[Edit tracking data]

◇ ◇ ◇ ◇ ◇ ◇ ◇

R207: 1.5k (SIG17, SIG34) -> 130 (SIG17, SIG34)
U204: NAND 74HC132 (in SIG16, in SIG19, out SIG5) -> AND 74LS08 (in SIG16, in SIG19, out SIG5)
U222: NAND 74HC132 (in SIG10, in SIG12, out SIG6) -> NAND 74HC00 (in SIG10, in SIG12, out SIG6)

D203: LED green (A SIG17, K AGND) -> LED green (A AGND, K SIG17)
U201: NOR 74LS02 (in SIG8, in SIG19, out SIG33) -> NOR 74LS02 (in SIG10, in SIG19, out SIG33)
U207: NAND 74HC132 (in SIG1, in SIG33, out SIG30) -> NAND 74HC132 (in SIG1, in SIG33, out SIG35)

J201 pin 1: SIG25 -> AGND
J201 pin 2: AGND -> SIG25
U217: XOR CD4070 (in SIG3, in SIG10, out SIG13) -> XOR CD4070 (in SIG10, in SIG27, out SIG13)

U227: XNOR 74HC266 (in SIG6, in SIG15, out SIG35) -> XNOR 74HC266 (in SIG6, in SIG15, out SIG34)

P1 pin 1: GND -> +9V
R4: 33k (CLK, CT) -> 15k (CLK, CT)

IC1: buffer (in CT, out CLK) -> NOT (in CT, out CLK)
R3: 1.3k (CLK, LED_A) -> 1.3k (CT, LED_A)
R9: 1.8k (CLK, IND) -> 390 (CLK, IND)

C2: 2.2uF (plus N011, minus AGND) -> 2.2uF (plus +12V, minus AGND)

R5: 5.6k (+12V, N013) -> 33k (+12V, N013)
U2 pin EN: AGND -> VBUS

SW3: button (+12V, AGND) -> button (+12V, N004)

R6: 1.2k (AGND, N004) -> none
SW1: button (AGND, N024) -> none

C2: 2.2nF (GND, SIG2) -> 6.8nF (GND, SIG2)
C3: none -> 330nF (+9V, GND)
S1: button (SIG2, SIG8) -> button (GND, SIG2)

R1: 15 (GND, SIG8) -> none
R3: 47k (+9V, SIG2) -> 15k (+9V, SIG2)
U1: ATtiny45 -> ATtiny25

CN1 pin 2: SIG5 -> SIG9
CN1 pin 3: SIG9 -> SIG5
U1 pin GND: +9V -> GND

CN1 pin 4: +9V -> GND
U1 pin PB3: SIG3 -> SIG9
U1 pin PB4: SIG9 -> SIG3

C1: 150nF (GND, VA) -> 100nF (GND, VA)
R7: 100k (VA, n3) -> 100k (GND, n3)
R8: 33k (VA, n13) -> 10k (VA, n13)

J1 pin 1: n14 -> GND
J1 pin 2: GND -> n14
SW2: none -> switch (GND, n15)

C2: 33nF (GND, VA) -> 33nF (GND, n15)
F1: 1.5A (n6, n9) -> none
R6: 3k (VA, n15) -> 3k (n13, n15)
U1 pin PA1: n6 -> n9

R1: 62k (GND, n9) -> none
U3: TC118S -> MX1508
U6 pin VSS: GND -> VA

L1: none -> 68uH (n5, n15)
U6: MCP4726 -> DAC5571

◇ ◇ ◇ ◇ ◇ ◇ ◇

» **What you should do**
Word for word, repeat the lines from the one holding "J1 pin 1: n14 -> GND" through the last line of the entries, both included.

» **Task solution**
J1 pin 1: n14 -> GND
J1 pin 2: GND -> n14
SW2: none -> switch (GND, n15)

C2: 33nF (GND, VA) -> 33nF (GND, n15)
F1: 1.5A (n6, n9) -> none
R6: 3k (VA, n15) -> 3k (n13, n15)
U1 pin PA1: n6 -> n9

R1: 62k (GND, n9) -> none
U3: TC118S -> MX1508
U6 pin VSS: GND -> VA

L1: none -> 68uH (n5, n15)
U6: MCP4726 -> DAC5571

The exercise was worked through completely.